## [Exercise aim]
Search the entries below for "flashlight" and copy each matching line.

Information provided Block Start

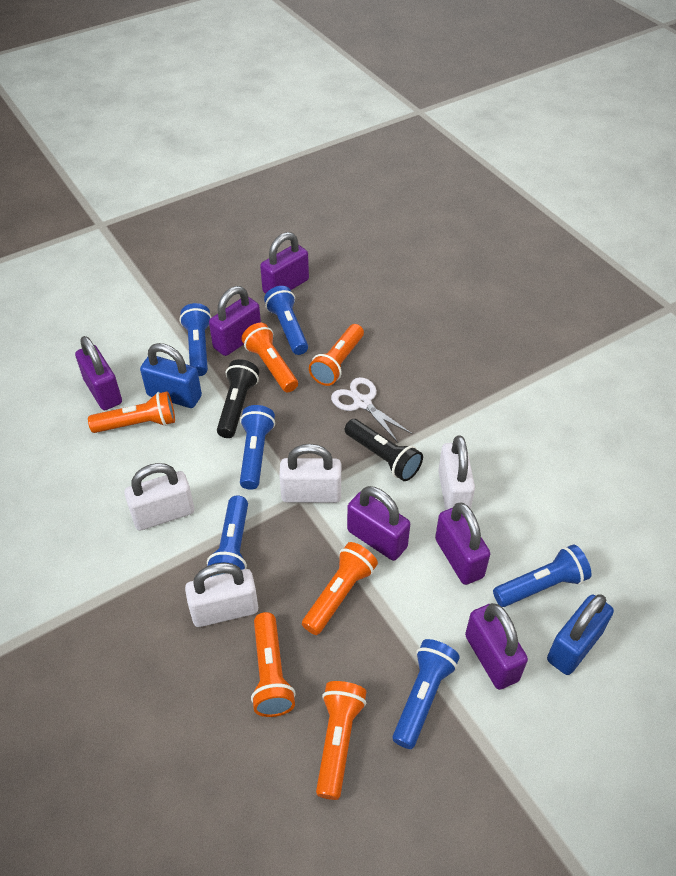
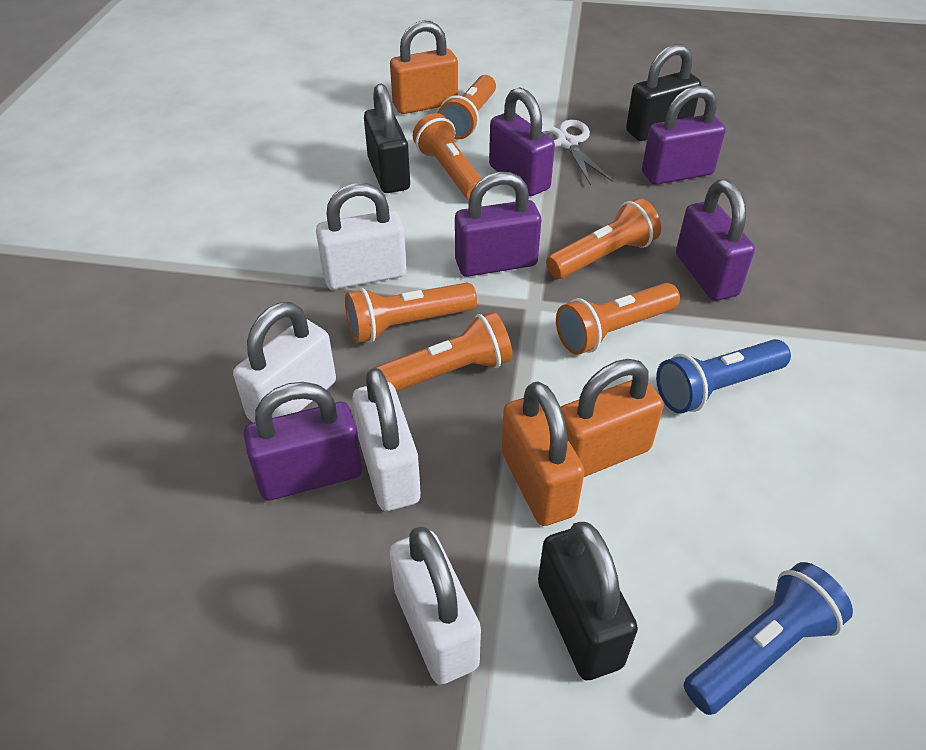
black flashlight: 2 -> 0
black padlock: 0 -> 3
blue flashlight: 6 -> 2
blue padlock: 2 -> 0
orange padlock: 0 -> 3
purple padlock: 6 -> 5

Information provided Block End

## [Solved problem]
black flashlight: 2 -> 0
blue flashlight: 6 -> 2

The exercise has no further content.